*TASK DIRECTIONS*
Somewhere below are a line with "shifted: Lastwagen (lila) 471 216 to 285 353" and a later line with "new: Baum (grau) 398 170". Output exactly those lines and all lines between them.

- Opening Delimiter -

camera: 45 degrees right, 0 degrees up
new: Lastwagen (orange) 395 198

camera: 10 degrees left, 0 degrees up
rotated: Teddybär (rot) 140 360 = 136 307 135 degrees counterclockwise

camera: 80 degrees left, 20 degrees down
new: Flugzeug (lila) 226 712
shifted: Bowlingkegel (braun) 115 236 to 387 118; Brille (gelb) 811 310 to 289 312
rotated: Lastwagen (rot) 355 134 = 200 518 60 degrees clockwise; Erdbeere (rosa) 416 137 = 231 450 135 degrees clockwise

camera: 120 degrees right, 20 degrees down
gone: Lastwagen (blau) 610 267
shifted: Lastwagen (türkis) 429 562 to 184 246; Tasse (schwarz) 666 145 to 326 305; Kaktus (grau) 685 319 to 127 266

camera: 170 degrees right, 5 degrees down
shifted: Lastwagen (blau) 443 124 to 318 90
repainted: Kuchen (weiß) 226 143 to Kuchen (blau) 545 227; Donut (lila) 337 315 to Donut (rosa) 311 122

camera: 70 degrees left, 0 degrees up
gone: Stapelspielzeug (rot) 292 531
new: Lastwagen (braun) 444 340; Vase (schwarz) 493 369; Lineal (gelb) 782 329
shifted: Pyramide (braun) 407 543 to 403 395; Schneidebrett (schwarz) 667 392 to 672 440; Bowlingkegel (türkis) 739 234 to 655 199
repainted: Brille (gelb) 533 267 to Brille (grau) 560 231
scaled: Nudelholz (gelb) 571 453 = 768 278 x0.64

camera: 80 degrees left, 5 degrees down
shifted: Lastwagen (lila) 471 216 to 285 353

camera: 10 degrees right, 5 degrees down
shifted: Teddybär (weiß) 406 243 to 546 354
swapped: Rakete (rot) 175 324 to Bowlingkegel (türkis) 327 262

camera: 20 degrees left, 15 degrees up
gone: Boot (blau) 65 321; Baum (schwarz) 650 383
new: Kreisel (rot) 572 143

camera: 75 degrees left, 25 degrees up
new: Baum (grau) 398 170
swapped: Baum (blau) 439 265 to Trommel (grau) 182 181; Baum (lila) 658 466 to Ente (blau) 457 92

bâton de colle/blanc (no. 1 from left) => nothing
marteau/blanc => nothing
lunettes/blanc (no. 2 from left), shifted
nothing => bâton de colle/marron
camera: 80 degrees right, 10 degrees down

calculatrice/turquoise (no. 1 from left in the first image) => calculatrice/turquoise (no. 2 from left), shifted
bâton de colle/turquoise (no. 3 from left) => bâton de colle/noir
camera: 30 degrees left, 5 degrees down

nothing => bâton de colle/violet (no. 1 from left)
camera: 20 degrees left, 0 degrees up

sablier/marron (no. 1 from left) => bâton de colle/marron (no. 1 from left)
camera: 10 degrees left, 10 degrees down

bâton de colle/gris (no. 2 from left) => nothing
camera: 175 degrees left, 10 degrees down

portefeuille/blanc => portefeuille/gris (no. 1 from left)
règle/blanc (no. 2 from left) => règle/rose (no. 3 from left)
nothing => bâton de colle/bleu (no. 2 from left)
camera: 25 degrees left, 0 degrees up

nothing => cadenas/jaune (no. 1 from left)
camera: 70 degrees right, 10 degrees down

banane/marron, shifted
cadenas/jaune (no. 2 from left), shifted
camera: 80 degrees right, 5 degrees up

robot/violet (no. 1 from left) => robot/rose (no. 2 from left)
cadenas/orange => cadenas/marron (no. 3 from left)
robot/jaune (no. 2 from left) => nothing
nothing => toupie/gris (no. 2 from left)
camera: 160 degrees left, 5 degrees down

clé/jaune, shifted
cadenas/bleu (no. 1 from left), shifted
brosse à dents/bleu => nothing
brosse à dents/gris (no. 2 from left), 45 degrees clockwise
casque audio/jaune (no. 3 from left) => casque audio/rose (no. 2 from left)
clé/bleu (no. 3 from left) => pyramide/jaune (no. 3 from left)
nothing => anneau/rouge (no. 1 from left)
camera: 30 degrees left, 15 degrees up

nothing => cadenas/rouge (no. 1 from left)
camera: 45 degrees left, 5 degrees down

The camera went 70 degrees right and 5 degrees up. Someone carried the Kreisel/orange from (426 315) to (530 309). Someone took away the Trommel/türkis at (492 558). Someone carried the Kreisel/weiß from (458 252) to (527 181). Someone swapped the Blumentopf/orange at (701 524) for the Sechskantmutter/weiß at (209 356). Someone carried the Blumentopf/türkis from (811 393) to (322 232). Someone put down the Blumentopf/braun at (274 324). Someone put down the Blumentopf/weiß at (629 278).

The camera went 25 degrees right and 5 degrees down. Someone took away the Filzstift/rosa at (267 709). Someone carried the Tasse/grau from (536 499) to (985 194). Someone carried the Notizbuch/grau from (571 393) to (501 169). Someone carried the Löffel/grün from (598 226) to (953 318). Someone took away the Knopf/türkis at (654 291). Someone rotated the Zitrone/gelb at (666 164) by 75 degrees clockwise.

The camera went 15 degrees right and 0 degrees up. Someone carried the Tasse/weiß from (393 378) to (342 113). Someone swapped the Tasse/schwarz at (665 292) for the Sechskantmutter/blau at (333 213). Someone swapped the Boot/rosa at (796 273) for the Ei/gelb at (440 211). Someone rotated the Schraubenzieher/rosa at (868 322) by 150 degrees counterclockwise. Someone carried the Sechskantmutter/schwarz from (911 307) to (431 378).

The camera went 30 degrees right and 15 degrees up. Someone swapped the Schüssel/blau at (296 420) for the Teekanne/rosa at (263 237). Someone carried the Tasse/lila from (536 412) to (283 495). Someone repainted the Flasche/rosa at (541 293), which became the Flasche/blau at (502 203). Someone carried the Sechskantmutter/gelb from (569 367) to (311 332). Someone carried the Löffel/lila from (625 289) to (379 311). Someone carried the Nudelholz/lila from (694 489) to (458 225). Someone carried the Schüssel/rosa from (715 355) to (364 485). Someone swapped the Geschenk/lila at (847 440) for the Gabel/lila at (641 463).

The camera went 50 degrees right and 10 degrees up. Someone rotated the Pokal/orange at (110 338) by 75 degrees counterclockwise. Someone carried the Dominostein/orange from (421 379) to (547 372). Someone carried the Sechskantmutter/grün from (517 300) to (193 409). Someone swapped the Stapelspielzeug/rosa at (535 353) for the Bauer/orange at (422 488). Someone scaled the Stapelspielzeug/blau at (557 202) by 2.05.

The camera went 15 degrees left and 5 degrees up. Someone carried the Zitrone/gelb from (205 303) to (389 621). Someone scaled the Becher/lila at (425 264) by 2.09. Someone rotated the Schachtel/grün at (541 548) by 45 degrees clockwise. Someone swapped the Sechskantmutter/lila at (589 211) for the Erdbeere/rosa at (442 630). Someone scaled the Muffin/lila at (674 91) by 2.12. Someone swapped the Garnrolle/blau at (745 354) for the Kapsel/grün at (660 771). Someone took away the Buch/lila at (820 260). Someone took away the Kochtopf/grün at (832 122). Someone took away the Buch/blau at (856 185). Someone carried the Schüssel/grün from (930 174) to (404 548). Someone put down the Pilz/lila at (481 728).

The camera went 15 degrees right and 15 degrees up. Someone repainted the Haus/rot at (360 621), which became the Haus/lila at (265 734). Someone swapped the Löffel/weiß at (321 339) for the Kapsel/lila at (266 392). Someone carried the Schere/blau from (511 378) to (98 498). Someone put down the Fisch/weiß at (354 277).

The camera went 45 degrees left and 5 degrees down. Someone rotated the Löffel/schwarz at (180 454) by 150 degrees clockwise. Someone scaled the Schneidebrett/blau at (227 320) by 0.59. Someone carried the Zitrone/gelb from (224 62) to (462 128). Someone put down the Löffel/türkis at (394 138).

- Closing Delimiter -

*EXPECTED OUTPUT*
shifted: Lastwagen (lila) 471 216 to 285 353

camera: 10 degrees right, 5 degrees down
shifted: Teddybär (weiß) 406 243 to 546 354
swapped: Rakete (rot) 175 324 to Bowlingkegel (türkis) 327 262

camera: 20 degrees left, 15 degrees up
gone: Boot (blau) 65 321; Baum (schwarz) 650 383
new: Kreisel (rot) 572 143

camera: 75 degrees left, 25 degrees up
new: Baum (grau) 398 170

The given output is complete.